*** Supplied records

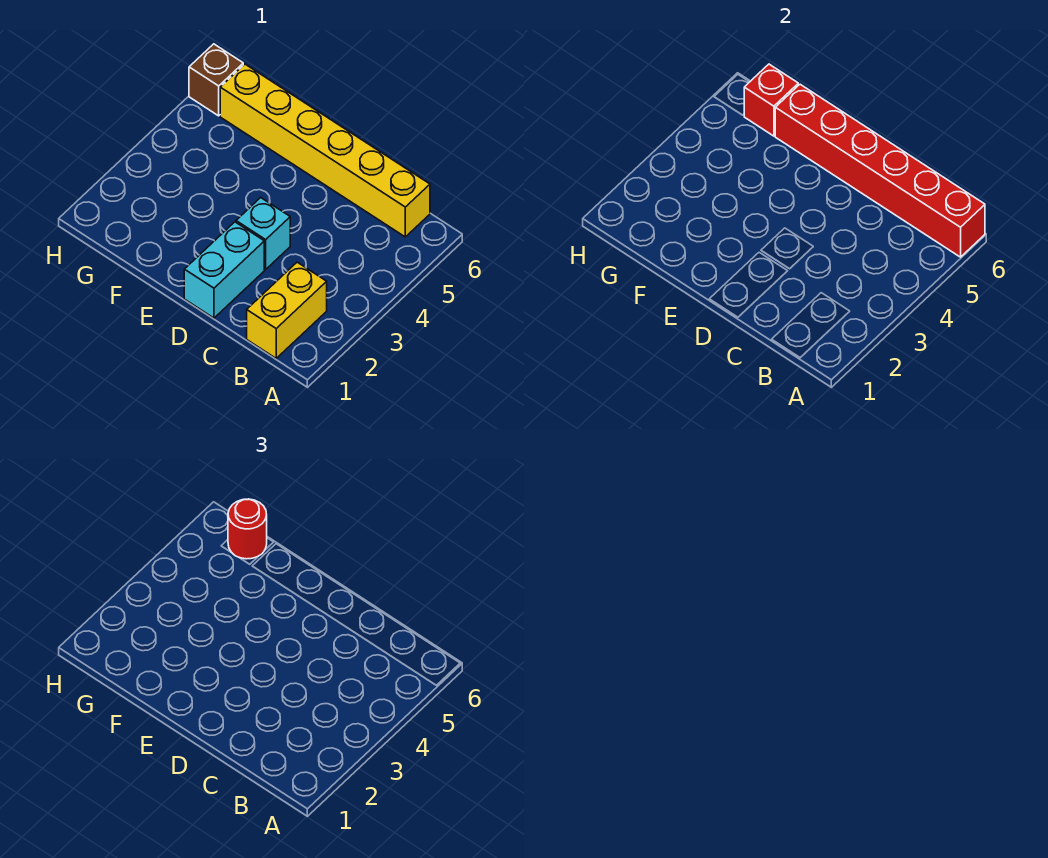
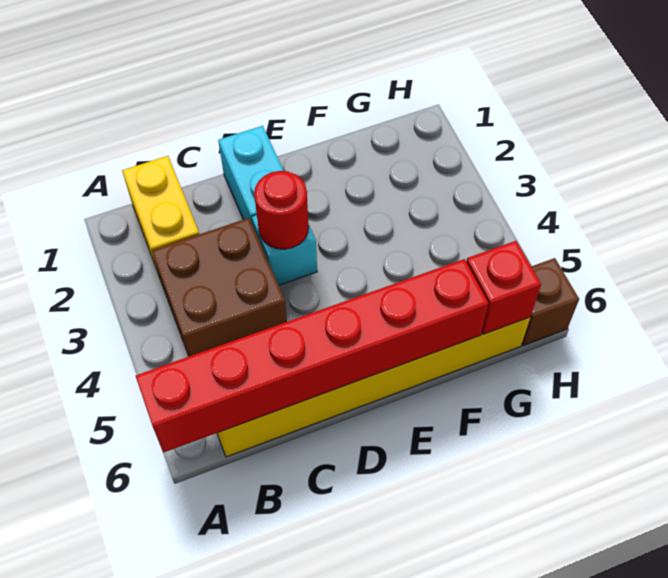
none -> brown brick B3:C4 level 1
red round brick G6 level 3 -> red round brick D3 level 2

******
*** Supplied records

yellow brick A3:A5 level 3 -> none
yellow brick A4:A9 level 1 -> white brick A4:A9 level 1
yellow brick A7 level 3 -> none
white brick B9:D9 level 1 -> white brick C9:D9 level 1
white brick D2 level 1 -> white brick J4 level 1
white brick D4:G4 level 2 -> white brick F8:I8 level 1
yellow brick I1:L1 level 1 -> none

******

What this task involves
Only the count, no other text: how many lines in the listing above hold "white"?

Output for this exercise
4